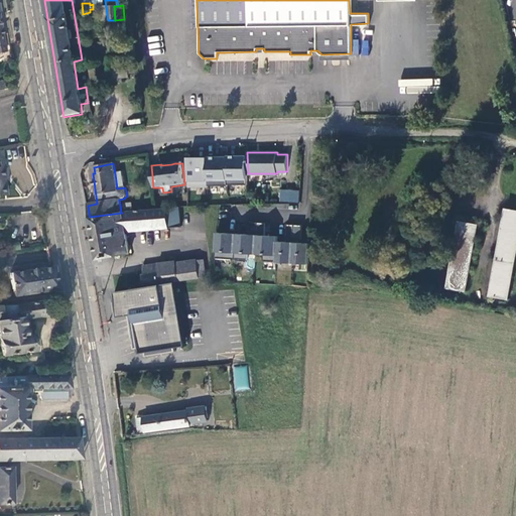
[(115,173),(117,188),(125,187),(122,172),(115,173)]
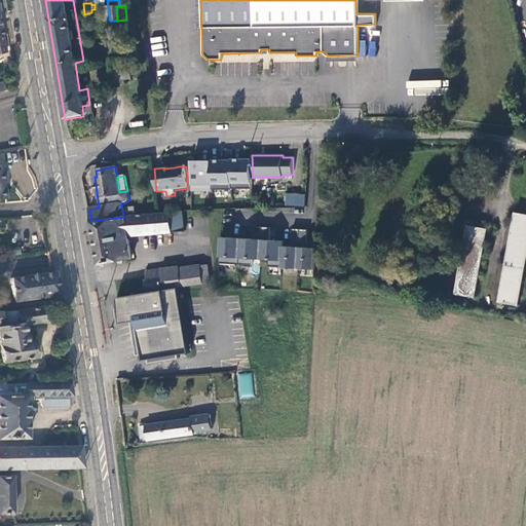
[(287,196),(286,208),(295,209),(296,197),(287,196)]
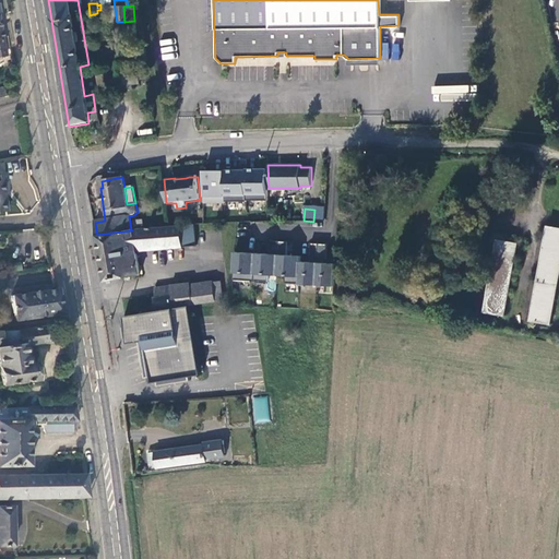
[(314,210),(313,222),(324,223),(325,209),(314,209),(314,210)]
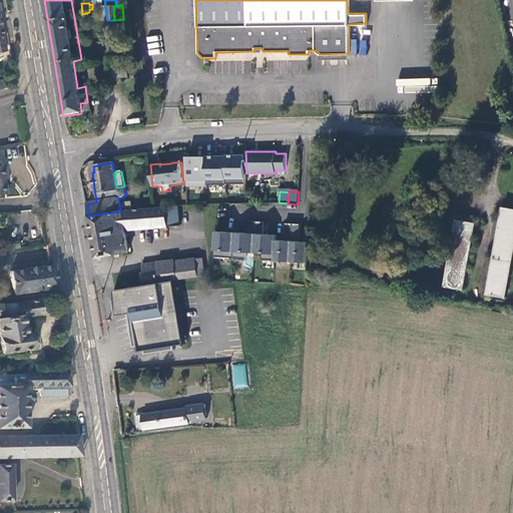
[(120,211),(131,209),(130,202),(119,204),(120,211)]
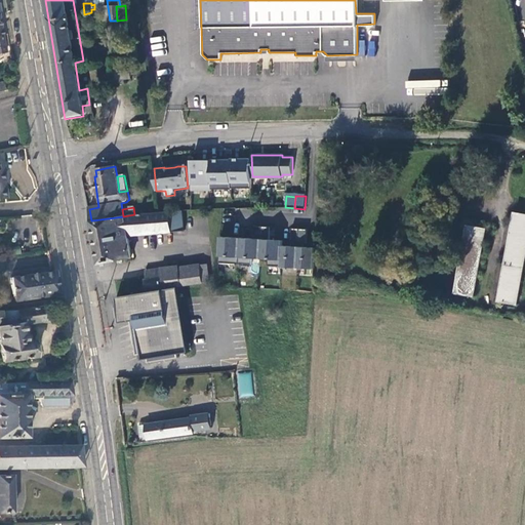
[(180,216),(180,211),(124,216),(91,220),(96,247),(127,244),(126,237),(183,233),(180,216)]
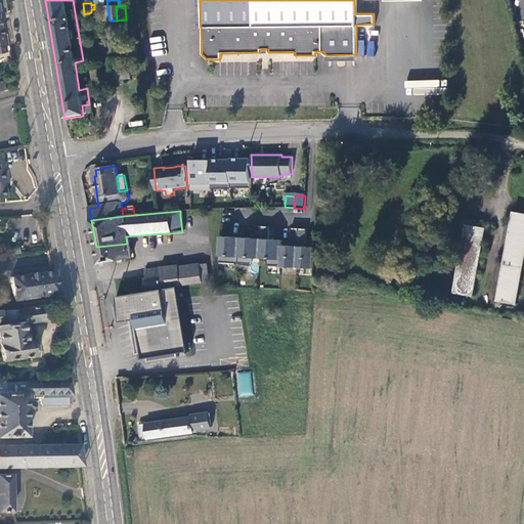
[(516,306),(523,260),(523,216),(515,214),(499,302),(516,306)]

==

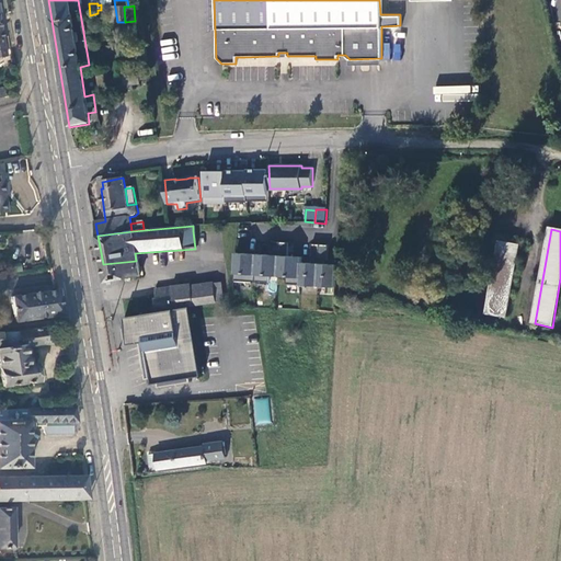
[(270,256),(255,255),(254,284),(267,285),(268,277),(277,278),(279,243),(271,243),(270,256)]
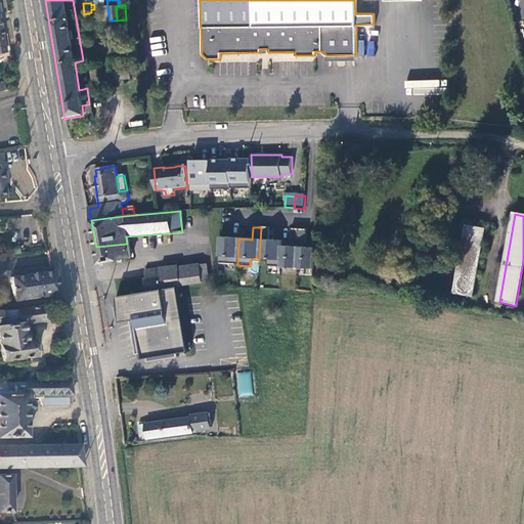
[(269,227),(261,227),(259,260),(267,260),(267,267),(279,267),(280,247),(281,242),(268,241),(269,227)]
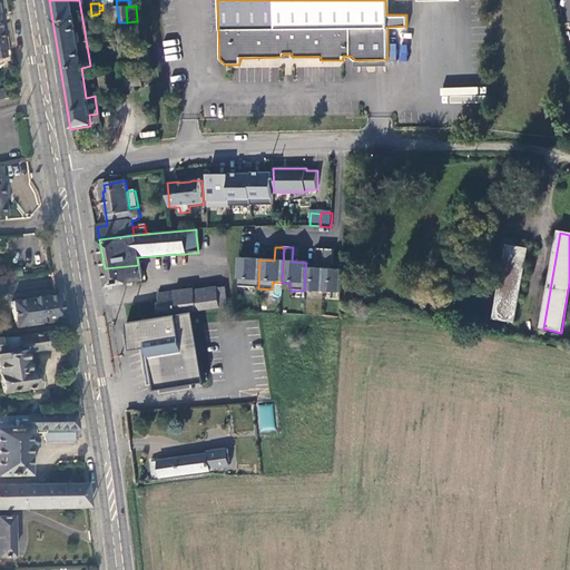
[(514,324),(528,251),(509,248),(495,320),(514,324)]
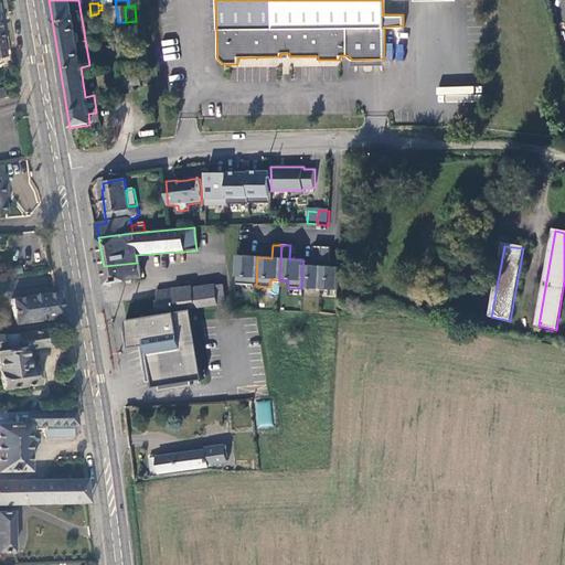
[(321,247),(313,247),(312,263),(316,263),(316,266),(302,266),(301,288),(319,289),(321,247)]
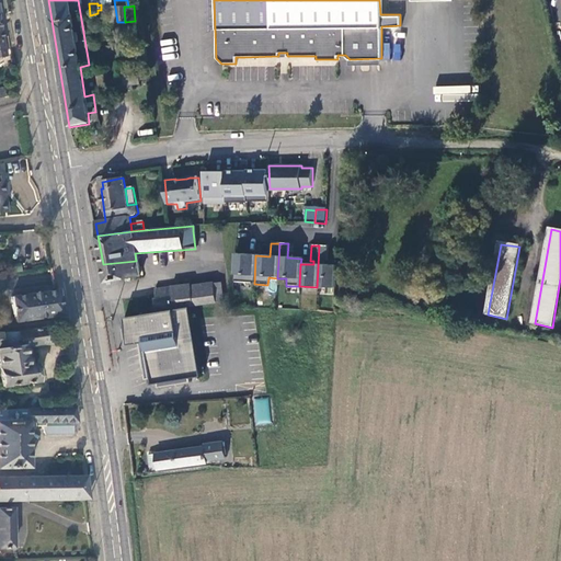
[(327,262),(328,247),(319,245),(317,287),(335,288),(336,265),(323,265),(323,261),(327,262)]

§ What the task asks: Working from the data above, repeat exactly, and only, the lines that begin at the line containing "[(115,173),(117,188),(125,187),(122,172),(115,173)]" and stop after the line containing "[(120,211),(131,209),(130,202),(119,204),(120,211)]"; pictures are not copied.

§ Output for this task:
[(115,173),(117,188),(125,187),(122,172),(115,173)]
[(287,196),(286,208),(295,209),(296,197),(287,196)]
[(314,210),(313,222),(324,223),(325,209),(314,209),(314,210)]
[(120,211),(131,209),(130,202),(119,204),(120,211)]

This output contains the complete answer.